What you are asked to do:
All of the data below should be written out again exactly.

Dataset excerpts:
####################

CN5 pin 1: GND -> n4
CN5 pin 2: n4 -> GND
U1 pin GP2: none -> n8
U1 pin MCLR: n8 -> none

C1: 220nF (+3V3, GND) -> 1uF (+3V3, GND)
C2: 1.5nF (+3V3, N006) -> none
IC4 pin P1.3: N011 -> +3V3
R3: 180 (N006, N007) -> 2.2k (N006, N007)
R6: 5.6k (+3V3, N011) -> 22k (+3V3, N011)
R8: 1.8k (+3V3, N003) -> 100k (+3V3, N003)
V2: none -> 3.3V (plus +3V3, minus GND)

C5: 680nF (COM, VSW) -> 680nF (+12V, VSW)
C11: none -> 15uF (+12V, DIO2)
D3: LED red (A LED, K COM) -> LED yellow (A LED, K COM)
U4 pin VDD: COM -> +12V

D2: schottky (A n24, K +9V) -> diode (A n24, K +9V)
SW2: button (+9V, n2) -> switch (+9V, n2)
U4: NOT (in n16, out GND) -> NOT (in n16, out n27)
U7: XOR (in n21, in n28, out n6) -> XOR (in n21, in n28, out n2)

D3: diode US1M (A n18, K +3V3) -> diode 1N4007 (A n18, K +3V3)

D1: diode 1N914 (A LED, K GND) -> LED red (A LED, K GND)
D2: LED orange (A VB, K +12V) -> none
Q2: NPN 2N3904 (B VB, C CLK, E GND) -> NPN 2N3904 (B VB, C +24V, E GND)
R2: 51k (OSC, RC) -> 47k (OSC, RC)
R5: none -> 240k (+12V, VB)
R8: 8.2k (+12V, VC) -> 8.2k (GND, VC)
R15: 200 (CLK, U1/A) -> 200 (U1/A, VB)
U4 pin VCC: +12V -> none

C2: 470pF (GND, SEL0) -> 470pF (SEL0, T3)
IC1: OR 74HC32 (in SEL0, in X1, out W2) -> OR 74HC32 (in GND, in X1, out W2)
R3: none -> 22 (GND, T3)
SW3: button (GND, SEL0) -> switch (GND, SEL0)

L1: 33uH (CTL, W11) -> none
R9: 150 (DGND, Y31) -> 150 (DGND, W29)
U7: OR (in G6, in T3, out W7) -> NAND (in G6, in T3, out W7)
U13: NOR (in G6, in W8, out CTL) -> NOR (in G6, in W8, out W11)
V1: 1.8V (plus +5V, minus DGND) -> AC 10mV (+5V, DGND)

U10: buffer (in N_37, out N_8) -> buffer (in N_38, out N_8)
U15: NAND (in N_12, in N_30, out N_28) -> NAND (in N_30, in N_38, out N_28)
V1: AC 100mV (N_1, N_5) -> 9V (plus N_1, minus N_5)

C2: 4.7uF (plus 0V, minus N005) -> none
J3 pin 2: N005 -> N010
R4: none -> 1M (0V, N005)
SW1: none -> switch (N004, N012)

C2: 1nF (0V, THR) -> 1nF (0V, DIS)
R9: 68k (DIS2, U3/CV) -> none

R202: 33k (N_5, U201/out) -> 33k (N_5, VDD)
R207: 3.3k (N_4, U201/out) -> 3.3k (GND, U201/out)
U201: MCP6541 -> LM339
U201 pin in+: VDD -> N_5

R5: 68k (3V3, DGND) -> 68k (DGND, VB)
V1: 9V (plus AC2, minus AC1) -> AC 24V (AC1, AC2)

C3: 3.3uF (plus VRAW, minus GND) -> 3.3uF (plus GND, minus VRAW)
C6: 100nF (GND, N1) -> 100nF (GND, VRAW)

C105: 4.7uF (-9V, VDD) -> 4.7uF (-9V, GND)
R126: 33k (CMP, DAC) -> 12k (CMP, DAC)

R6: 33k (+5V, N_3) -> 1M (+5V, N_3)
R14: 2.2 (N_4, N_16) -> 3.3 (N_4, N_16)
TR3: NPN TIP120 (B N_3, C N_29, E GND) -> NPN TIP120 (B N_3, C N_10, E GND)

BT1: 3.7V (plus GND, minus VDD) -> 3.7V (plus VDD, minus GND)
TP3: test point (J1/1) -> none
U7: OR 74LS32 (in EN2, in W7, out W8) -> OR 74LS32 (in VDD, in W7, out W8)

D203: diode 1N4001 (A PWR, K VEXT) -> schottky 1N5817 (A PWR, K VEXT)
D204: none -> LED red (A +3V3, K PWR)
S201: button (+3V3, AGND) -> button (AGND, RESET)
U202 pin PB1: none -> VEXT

####################

Solved exercise:
CN5 pin 1: GND -> n4
CN5 pin 2: n4 -> GND
U1 pin GP2: none -> n8
U1 pin MCLR: n8 -> none

C1: 220nF (+3V3, GND) -> 1uF (+3V3, GND)
C2: 1.5nF (+3V3, N006) -> none
IC4 pin P1.3: N011 -> +3V3
R3: 180 (N006, N007) -> 2.2k (N006, N007)
R6: 5.6k (+3V3, N011) -> 22k (+3V3, N011)
R8: 1.8k (+3V3, N003) -> 100k (+3V3, N003)
V2: none -> 3.3V (plus +3V3, minus GND)

C5: 680nF (COM, VSW) -> 680nF (+12V, VSW)
C11: none -> 15uF (+12V, DIO2)
D3: LED red (A LED, K COM) -> LED yellow (A LED, K COM)
U4 pin VDD: COM -> +12V

D2: schottky (A n24, K +9V) -> diode (A n24, K +9V)
SW2: button (+9V, n2) -> switch (+9V, n2)
U4: NOT (in n16, out GND) -> NOT (in n16, out n27)
U7: XOR (in n21, in n28, out n6) -> XOR (in n21, in n28, out n2)

D3: diode US1M (A n18, K +3V3) -> diode 1N4007 (A n18, K +3V3)

D1: diode 1N914 (A LED, K GND) -> LED red (A LED, K GND)
D2: LED orange (A VB, K +12V) -> none
Q2: NPN 2N3904 (B VB, C CLK, E GND) -> NPN 2N3904 (B VB, C +24V, E GND)
R2: 51k (OSC, RC) -> 47k (OSC, RC)
R5: none -> 240k (+12V, VB)
R8: 8.2k (+12V, VC) -> 8.2k (GND, VC)
R15: 200 (CLK, U1/A) -> 200 (U1/A, VB)
U4 pin VCC: +12V -> none

C2: 470pF (GND, SEL0) -> 470pF (SEL0, T3)
IC1: OR 74HC32 (in SEL0, in X1, out W2) -> OR 74HC32 (in GND, in X1, out W2)
R3: none -> 22 (GND, T3)
SW3: button (GND, SEL0) -> switch (GND, SEL0)

L1: 33uH (CTL, W11) -> none
R9: 150 (DGND, Y31) -> 150 (DGND, W29)
U7: OR (in G6, in T3, out W7) -> NAND (in G6, in T3, out W7)
U13: NOR (in G6, in W8, out CTL) -> NOR (in G6, in W8, out W11)
V1: 1.8V (plus +5V, minus DGND) -> AC 10mV (+5V, DGND)

U10: buffer (in N_37, out N_8) -> buffer (in N_38, out N_8)
U15: NAND (in N_12, in N_30, out N_28) -> NAND (in N_30, in N_38, out N_28)
V1: AC 100mV (N_1, N_5) -> 9V (plus N_1, minus N_5)

C2: 4.7uF (plus 0V, minus N005) -> none
J3 pin 2: N005 -> N010
R4: none -> 1M (0V, N005)
SW1: none -> switch (N004, N012)

C2: 1nF (0V, THR) -> 1nF (0V, DIS)
R9: 68k (DIS2, U3/CV) -> none

R202: 33k (N_5, U201/out) -> 33k (N_5, VDD)
R207: 3.3k (N_4, U201/out) -> 3.3k (GND, U201/out)
U201: MCP6541 -> LM339
U201 pin in+: VDD -> N_5

R5: 68k (3V3, DGND) -> 68k (DGND, VB)
V1: 9V (plus AC2, minus AC1) -> AC 24V (AC1, AC2)

C3: 3.3uF (plus VRAW, minus GND) -> 3.3uF (plus GND, minus VRAW)
C6: 100nF (GND, N1) -> 100nF (GND, VRAW)

C105: 4.7uF (-9V, VDD) -> 4.7uF (-9V, GND)
R126: 33k (CMP, DAC) -> 12k (CMP, DAC)

R6: 33k (+5V, N_3) -> 1M (+5V, N_3)
R14: 2.2 (N_4, N_16) -> 3.3 (N_4, N_16)
TR3: NPN TIP120 (B N_3, C N_29, E GND) -> NPN TIP120 (B N_3, C N_10, E GND)

BT1: 3.7V (plus GND, minus VDD) -> 3.7V (plus VDD, minus GND)
TP3: test point (J1/1) -> none
U7: OR 74LS32 (in EN2, in W7, out W8) -> OR 74LS32 (in VDD, in W7, out W8)

D203: diode 1N4001 (A PWR, K VEXT) -> schottky 1N5817 (A PWR, K VEXT)
D204: none -> LED red (A +3V3, K PWR)
S201: button (+3V3, AGND) -> button (AGND, RESET)
U202 pin PB1: none -> VEXT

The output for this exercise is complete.